Records from a dataset:
=-=-=

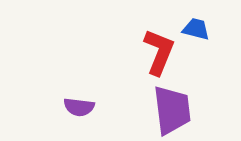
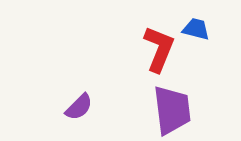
red L-shape: moved 3 px up
purple semicircle: rotated 52 degrees counterclockwise
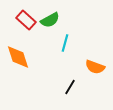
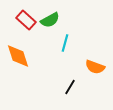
orange diamond: moved 1 px up
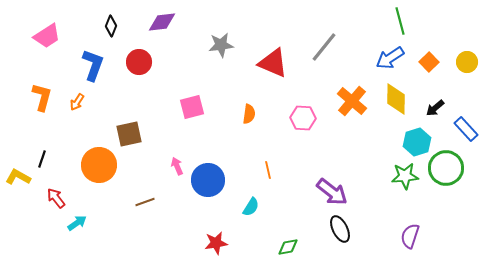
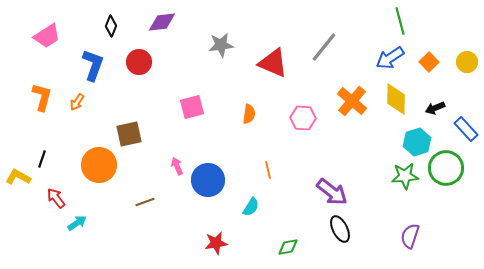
black arrow: rotated 18 degrees clockwise
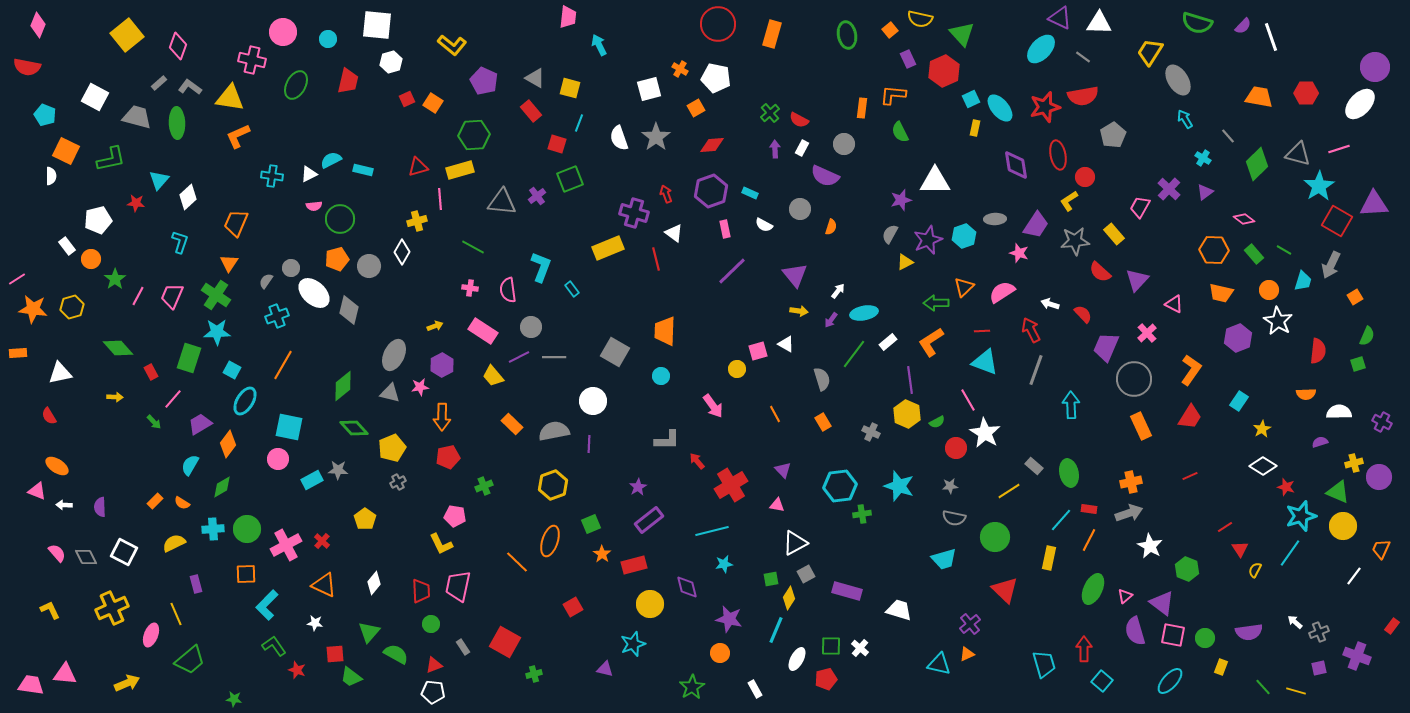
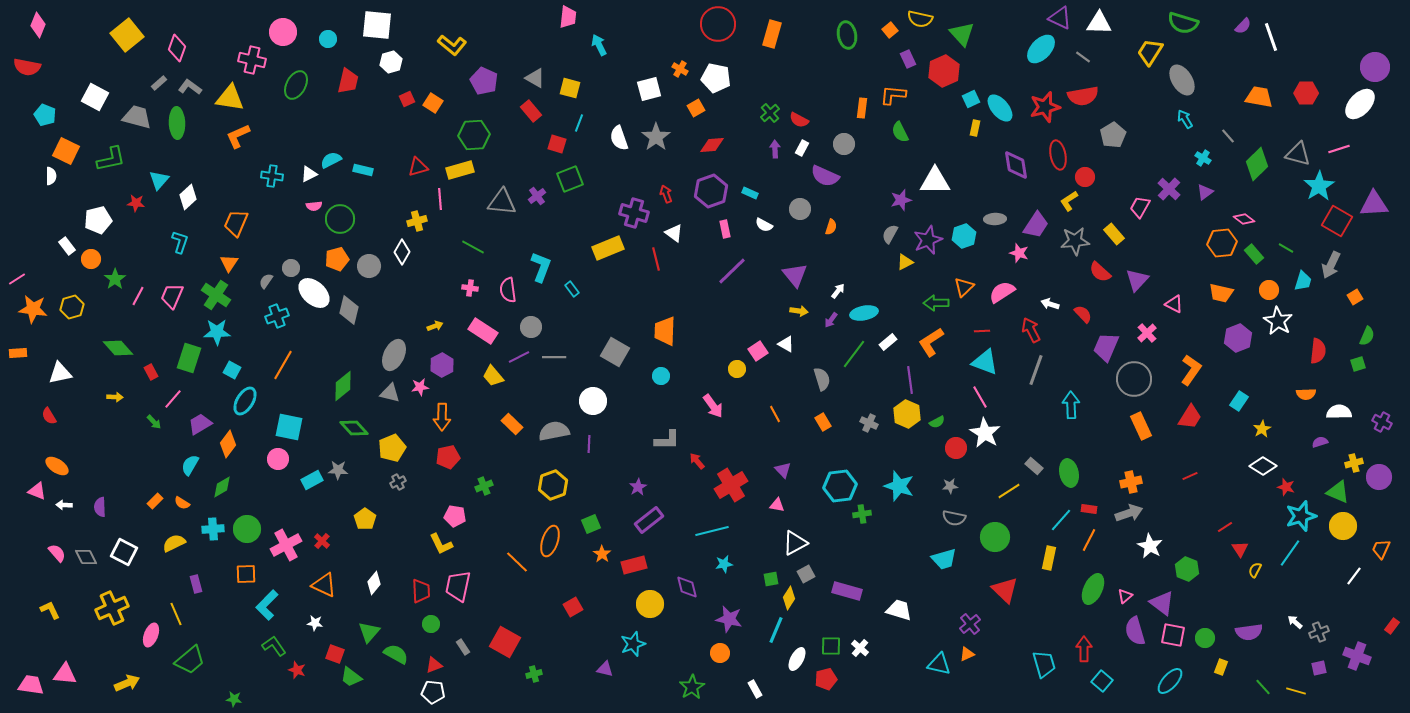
green semicircle at (1197, 23): moved 14 px left
pink diamond at (178, 46): moved 1 px left, 2 px down
gray ellipse at (1178, 80): moved 4 px right
orange hexagon at (1214, 250): moved 8 px right, 7 px up; rotated 8 degrees counterclockwise
green line at (1284, 250): moved 2 px right, 2 px up
pink square at (758, 351): rotated 18 degrees counterclockwise
pink line at (968, 400): moved 12 px right, 3 px up
gray cross at (871, 432): moved 2 px left, 9 px up
red square at (335, 654): rotated 24 degrees clockwise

=-=-=

■ **Exercise directions**
Put every line of the items above into a Markdown table with two columns, Number and Text, giving each row a number and skipping blank lines. Leave the pictures out of your answer.

■ **Answer below**
| Number | Text |
|---|---|
| 1 | red L-shape: moved 3 px up |
| 2 | purple semicircle: rotated 52 degrees counterclockwise |
| 3 | orange diamond: moved 1 px up |
| 4 | black arrow: rotated 18 degrees clockwise |
| 5 | green semicircle at (1197, 23): moved 14 px left |
| 6 | pink diamond at (178, 46): moved 1 px left, 2 px down |
| 7 | gray ellipse at (1178, 80): moved 4 px right |
| 8 | orange hexagon at (1214, 250): moved 8 px right, 7 px up; rotated 8 degrees counterclockwise |
| 9 | green line at (1284, 250): moved 2 px right, 2 px up |
| 10 | pink square at (758, 351): rotated 18 degrees counterclockwise |
| 11 | pink line at (968, 400): moved 12 px right, 3 px up |
| 12 | gray cross at (871, 432): moved 2 px left, 9 px up |
| 13 | red square at (335, 654): rotated 24 degrees clockwise |